CHALLENGE
How many lines below contain the string "element"? Reply with the number alone.

>> begin SUPPLIED MATERIAL

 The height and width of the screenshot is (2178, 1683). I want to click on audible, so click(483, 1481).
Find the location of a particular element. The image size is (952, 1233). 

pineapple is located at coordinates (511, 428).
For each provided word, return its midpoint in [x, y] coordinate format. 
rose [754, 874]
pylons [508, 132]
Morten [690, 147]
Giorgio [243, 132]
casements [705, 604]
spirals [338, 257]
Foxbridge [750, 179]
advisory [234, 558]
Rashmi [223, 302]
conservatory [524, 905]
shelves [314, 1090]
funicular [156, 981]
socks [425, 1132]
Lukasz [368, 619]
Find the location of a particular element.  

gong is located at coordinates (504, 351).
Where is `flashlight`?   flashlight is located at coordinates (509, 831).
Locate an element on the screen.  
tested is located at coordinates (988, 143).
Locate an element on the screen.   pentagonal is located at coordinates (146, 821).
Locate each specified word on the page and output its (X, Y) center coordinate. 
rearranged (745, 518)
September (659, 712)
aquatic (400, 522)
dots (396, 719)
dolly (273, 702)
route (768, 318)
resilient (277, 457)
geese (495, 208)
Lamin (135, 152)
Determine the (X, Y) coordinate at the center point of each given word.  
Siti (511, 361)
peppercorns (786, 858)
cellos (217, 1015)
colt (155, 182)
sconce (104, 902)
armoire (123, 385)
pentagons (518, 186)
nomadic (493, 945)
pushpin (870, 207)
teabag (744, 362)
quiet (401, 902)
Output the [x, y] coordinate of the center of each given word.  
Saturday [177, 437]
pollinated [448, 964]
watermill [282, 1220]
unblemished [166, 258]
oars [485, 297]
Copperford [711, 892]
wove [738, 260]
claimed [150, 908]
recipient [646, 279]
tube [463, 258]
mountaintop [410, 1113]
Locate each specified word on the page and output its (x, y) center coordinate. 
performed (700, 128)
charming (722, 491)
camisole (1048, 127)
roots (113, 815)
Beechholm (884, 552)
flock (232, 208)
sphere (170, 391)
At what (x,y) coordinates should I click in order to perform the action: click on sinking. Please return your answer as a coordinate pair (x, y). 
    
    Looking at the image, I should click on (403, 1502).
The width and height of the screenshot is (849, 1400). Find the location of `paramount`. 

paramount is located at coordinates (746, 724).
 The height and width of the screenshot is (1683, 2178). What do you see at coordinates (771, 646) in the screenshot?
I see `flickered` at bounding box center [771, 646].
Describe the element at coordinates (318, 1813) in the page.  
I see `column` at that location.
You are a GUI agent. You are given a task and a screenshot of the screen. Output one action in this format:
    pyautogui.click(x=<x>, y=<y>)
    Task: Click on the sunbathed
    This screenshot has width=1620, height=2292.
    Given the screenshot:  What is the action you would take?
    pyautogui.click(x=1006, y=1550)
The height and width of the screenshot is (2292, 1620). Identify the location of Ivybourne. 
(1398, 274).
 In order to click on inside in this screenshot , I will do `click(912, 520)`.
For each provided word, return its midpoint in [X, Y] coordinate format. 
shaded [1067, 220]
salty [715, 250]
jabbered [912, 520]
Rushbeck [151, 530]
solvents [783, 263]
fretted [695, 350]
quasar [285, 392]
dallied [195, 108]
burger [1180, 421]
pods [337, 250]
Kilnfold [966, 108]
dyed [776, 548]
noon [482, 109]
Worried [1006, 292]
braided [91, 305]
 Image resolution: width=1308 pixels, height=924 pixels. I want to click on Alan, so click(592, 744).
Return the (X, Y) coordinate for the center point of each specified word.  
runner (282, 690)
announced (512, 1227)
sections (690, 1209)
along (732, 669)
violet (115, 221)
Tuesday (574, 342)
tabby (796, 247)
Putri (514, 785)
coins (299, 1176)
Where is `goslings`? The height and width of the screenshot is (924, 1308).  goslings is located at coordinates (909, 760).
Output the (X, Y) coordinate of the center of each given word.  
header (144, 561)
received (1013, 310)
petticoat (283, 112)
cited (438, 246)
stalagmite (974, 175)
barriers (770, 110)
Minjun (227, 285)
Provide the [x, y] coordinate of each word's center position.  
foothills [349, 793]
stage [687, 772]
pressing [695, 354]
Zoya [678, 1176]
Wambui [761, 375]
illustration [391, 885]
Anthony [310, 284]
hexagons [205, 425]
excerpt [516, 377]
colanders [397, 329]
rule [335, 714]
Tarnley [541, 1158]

>> end SUPPLIED MATERIAL

PROBLEM SOLUTION
5